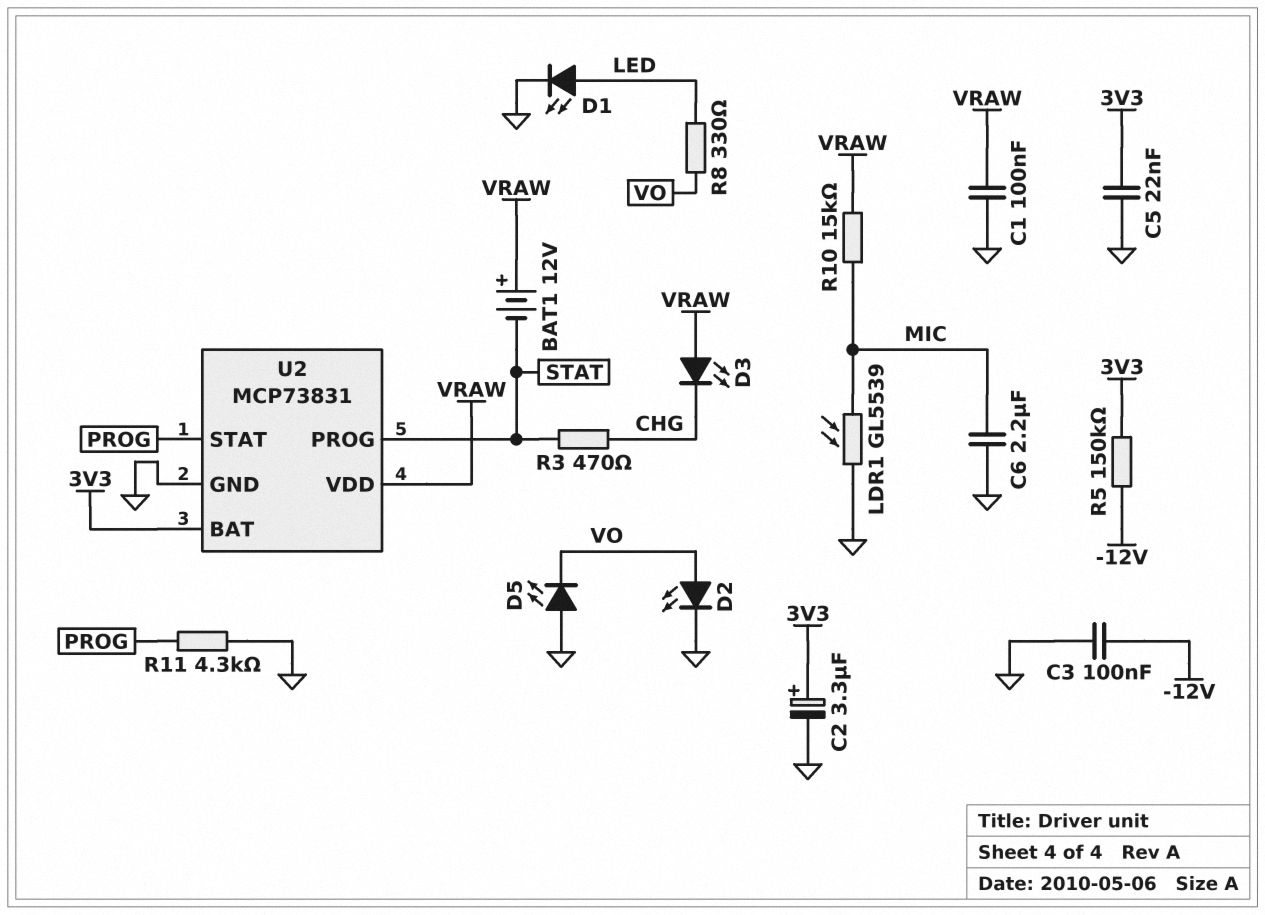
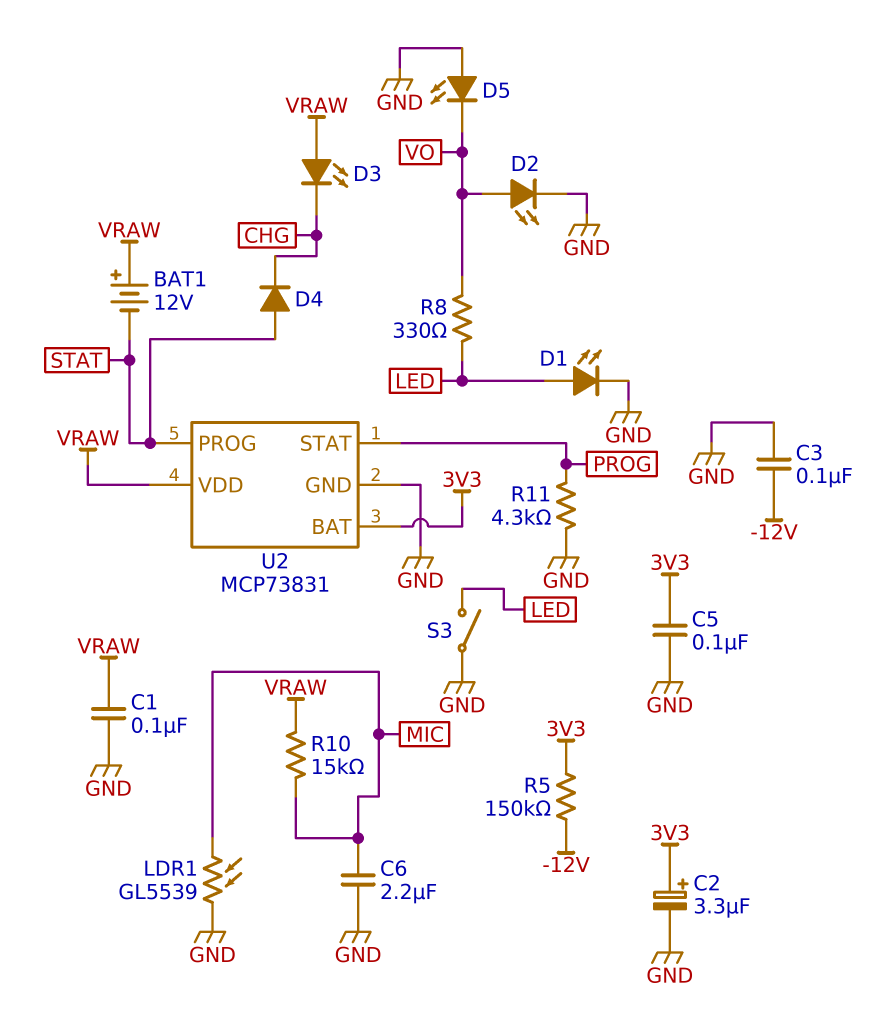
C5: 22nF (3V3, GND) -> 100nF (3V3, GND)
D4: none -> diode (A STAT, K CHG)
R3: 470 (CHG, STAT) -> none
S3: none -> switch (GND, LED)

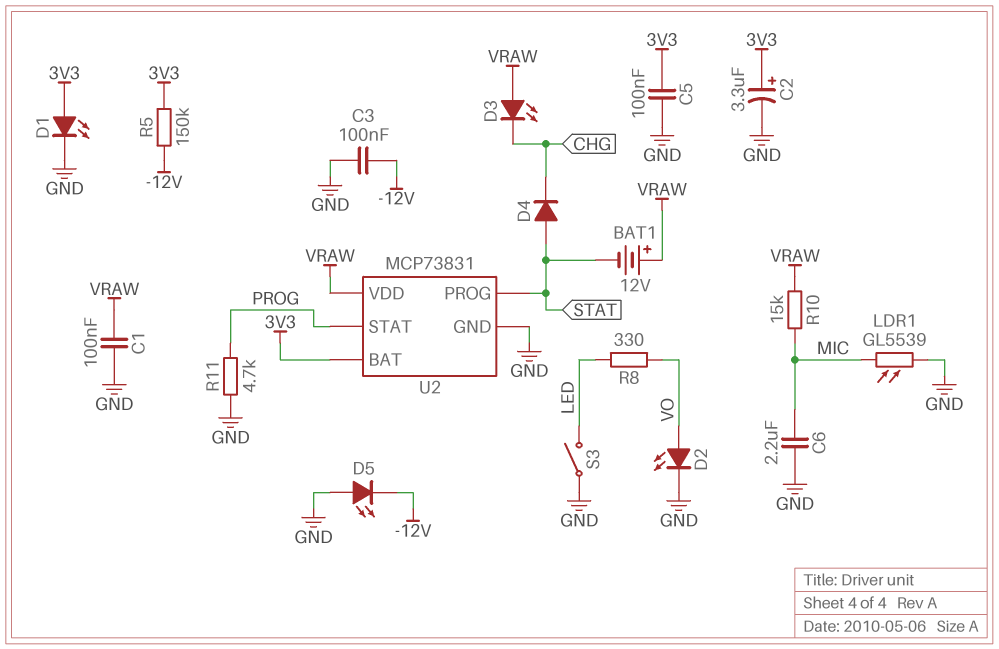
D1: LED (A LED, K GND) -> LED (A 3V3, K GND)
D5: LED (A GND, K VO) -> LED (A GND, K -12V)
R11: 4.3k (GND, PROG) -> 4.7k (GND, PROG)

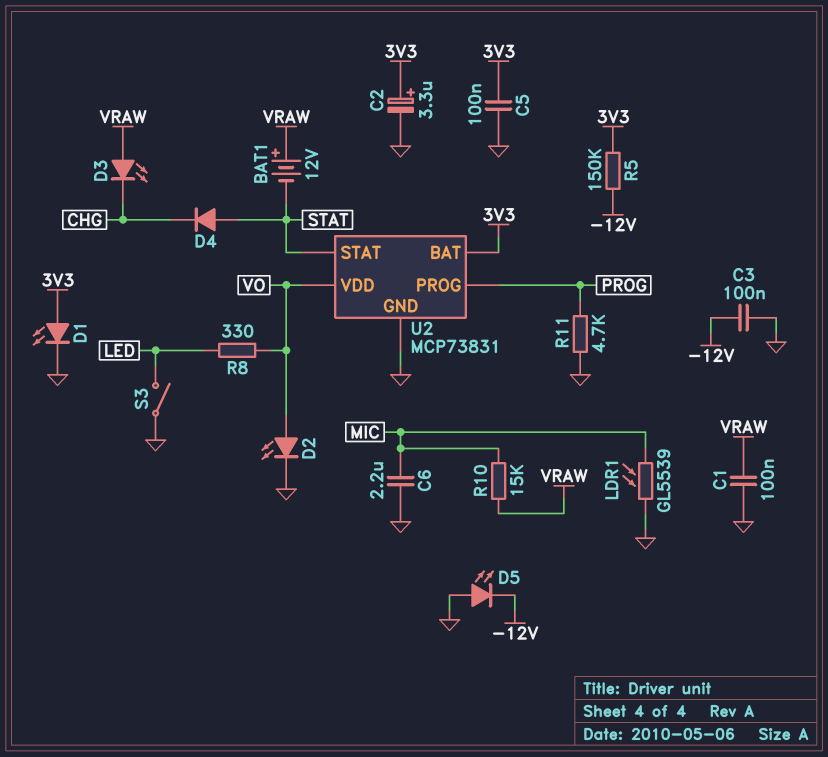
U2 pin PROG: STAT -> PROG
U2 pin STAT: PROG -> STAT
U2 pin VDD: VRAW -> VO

#### [TASK BRIEF]
The range to transcribe runs from the line holding "D1: LED (A LED, K GND) -> LED (A 3V3, K GND)" through the final line of the data above; copy it exactly and exclude the pictures.

#### [ANSWER SECTION]
D1: LED (A LED, K GND) -> LED (A 3V3, K GND)
D5: LED (A GND, K VO) -> LED (A GND, K -12V)
R11: 4.3k (GND, PROG) -> 4.7k (GND, PROG)

U2 pin PROG: STAT -> PROG
U2 pin STAT: PROG -> STAT
U2 pin VDD: VRAW -> VO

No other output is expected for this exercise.